- [Problem to solve]
Omit any pictures, and restate word for word only the lines from the one with "orange semicircle: (143, 149)" through the end of the data below.

- [Recorded information]
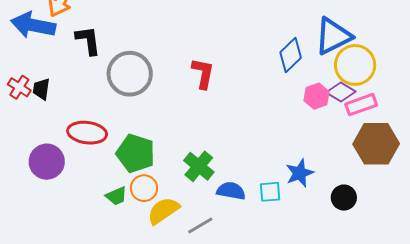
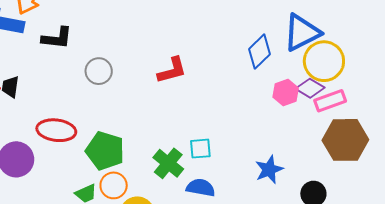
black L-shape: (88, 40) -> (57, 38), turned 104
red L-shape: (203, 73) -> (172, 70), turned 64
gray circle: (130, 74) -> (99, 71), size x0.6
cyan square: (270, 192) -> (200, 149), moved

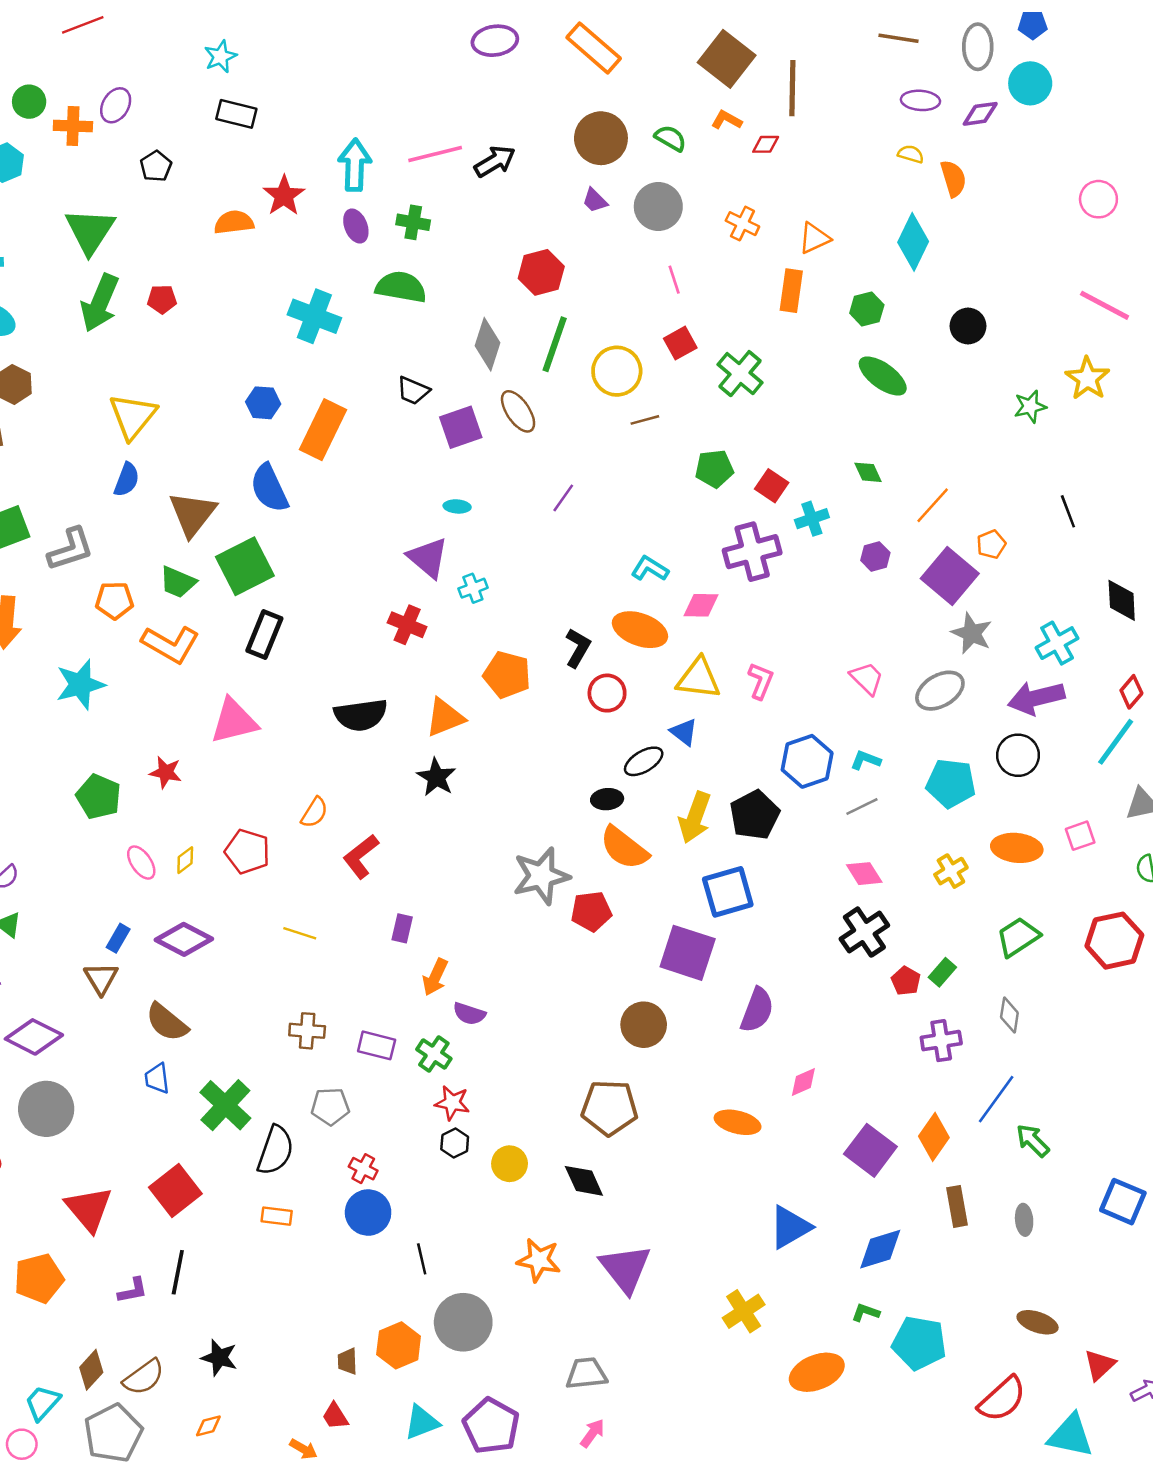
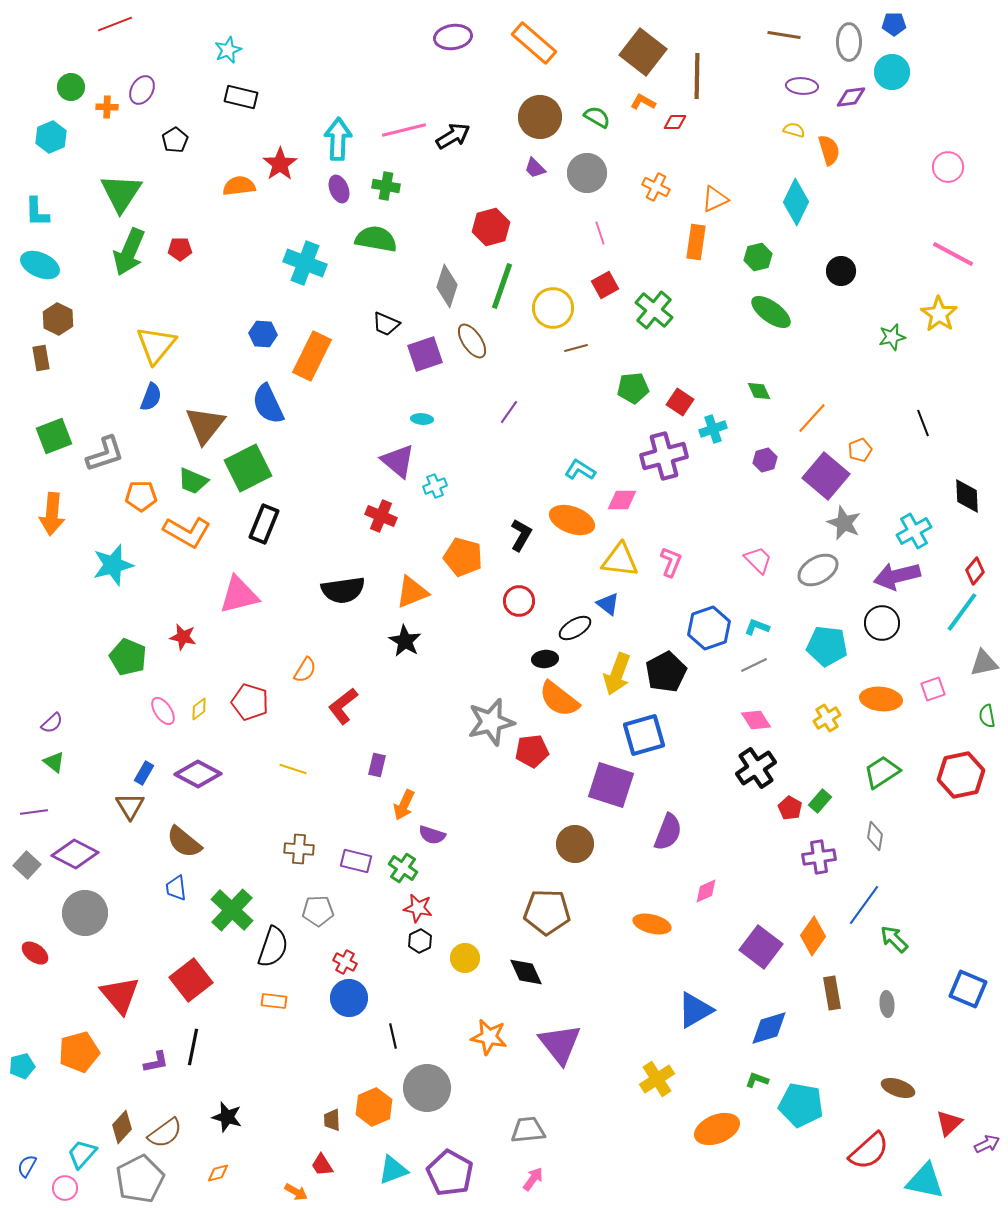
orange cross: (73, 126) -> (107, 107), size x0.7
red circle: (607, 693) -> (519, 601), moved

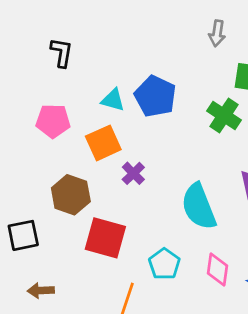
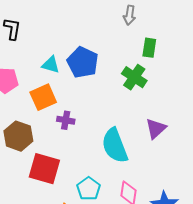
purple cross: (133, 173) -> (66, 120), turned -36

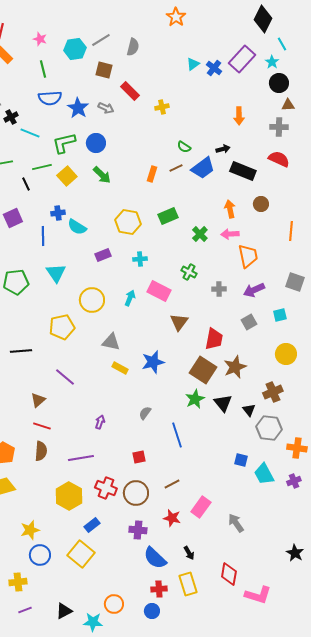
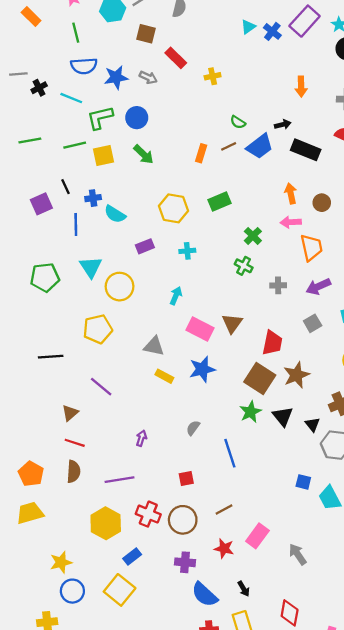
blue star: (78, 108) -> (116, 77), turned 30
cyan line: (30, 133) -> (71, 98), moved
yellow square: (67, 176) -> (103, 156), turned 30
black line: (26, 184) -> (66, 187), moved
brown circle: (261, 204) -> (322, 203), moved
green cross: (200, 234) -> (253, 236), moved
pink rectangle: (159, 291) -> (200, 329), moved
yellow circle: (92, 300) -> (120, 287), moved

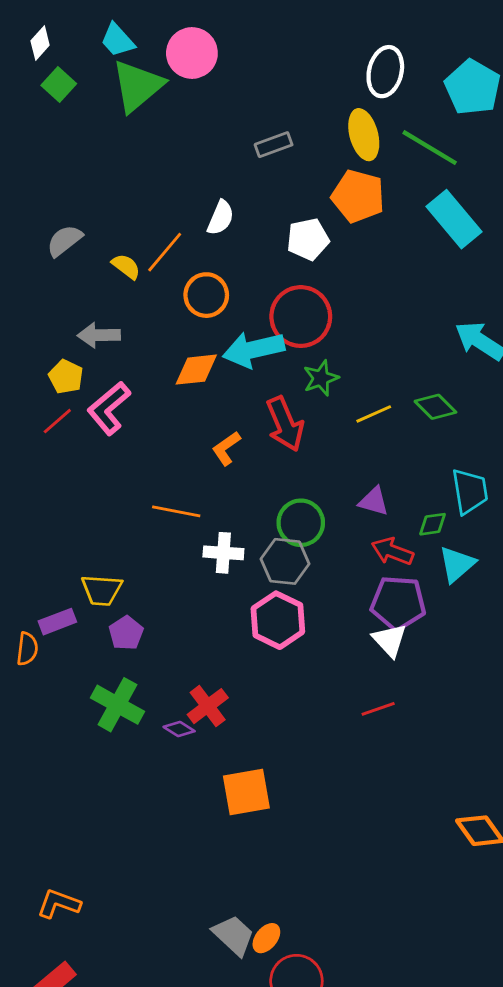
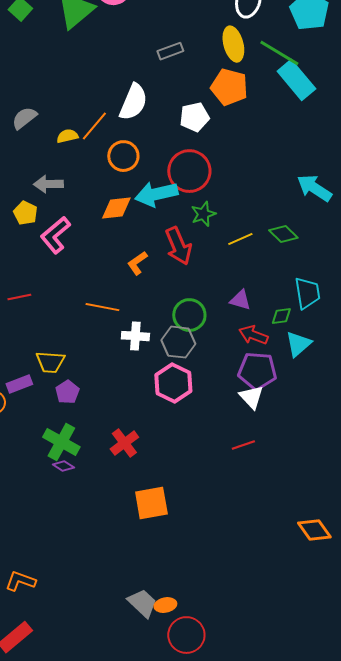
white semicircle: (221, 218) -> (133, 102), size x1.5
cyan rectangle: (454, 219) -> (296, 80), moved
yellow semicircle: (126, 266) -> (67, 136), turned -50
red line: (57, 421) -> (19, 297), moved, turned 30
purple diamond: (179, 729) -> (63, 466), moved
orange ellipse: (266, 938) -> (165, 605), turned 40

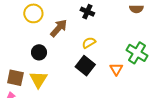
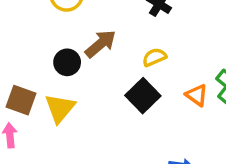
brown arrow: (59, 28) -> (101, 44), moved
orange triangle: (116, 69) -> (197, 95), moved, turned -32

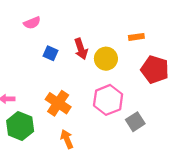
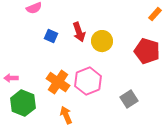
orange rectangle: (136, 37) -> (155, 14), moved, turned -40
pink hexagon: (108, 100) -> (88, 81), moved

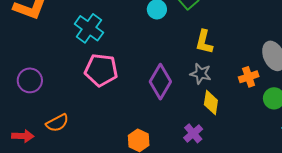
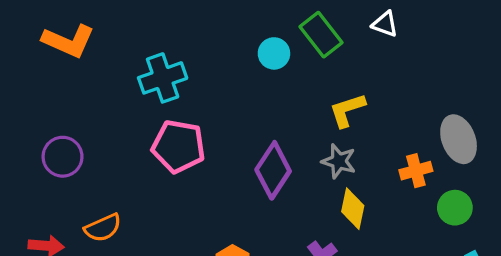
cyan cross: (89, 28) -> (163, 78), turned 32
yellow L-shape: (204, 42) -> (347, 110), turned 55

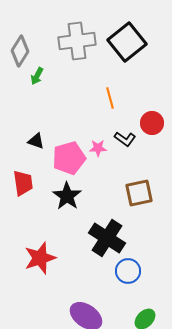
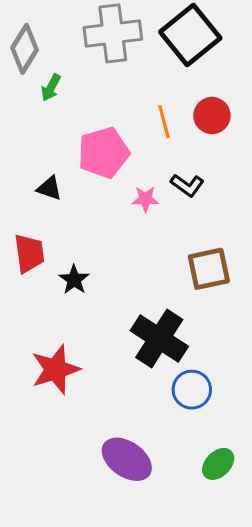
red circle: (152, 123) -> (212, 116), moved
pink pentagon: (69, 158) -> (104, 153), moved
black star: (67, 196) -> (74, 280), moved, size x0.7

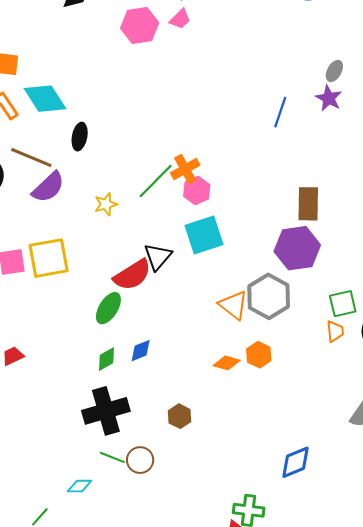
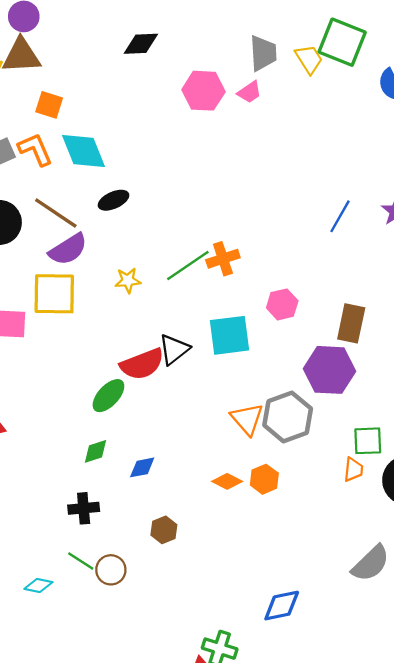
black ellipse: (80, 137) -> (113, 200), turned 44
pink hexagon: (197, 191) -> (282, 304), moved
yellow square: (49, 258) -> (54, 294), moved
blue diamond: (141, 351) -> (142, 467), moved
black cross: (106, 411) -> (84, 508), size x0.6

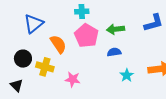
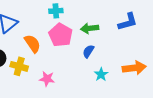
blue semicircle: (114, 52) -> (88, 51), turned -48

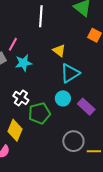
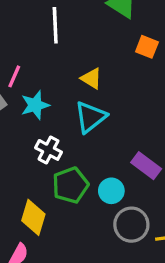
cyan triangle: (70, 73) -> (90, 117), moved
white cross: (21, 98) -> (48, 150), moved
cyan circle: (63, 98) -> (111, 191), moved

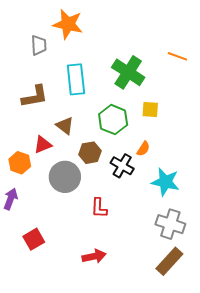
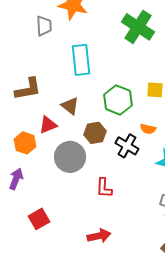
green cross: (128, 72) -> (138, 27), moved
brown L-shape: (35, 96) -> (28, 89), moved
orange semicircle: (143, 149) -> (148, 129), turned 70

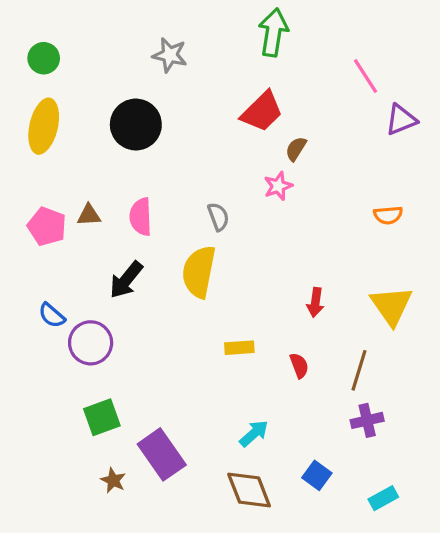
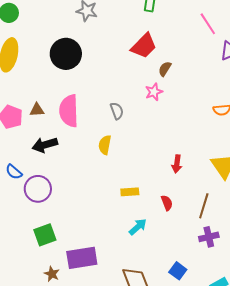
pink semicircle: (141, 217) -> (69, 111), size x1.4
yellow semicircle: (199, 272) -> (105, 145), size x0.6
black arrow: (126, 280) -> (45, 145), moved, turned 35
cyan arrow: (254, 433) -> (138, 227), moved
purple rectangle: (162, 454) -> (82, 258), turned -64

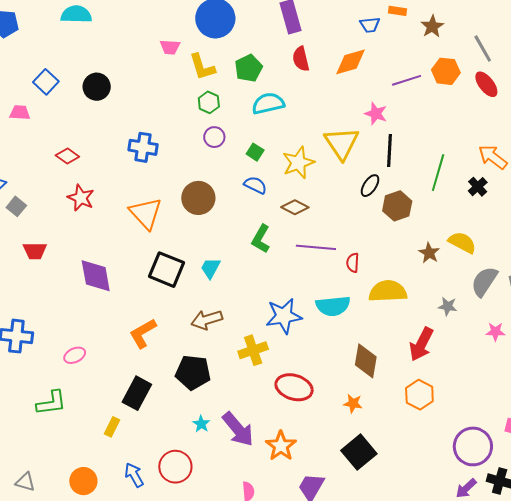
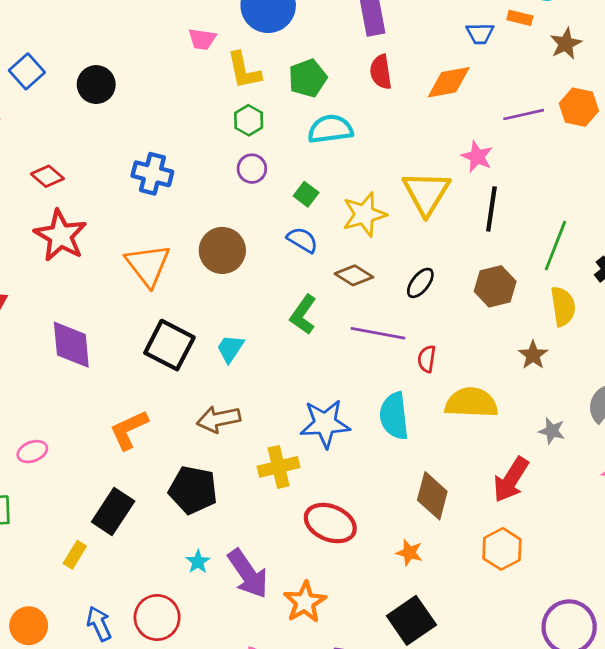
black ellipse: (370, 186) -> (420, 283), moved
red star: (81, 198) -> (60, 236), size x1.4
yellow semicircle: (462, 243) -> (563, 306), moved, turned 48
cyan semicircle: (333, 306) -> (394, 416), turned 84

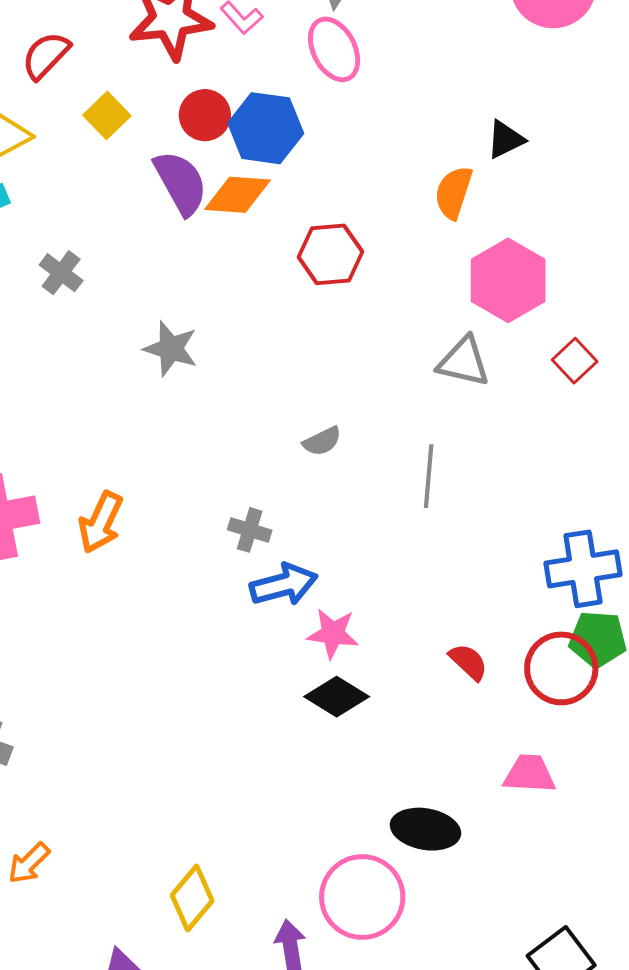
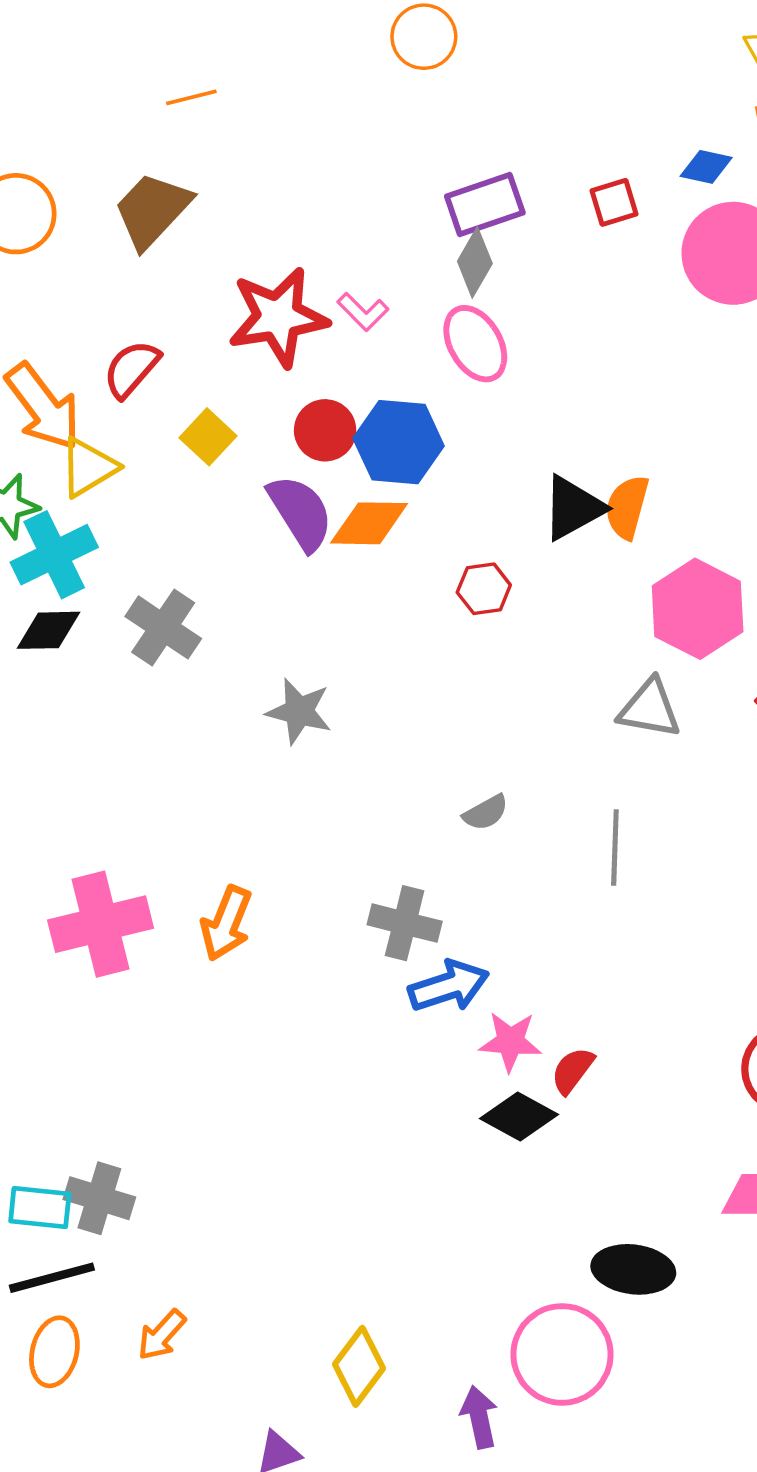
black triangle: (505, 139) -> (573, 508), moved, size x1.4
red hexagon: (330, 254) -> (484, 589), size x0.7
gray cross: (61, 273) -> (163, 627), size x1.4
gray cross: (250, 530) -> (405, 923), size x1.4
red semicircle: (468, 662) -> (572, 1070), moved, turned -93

- [The completed task]
orange semicircle: (143, 149) -> (148, 129), turned 70

pink semicircle: (141, 217) -> (69, 111), size x1.4
yellow semicircle: (199, 272) -> (105, 145), size x0.6
black arrow: (126, 280) -> (45, 145), moved, turned 35
cyan arrow: (254, 433) -> (138, 227), moved
purple rectangle: (162, 454) -> (82, 258), turned -64

black ellipse: (370, 186) -> (420, 283), moved
red star: (81, 198) -> (60, 236), size x1.4
yellow semicircle: (462, 243) -> (563, 306), moved, turned 48
cyan semicircle: (333, 306) -> (394, 416), turned 84

black triangle: (505, 139) -> (573, 508), moved, size x1.4
red hexagon: (330, 254) -> (484, 589), size x0.7
gray cross: (61, 273) -> (163, 627), size x1.4
gray cross: (250, 530) -> (405, 923), size x1.4
red semicircle: (468, 662) -> (572, 1070), moved, turned -93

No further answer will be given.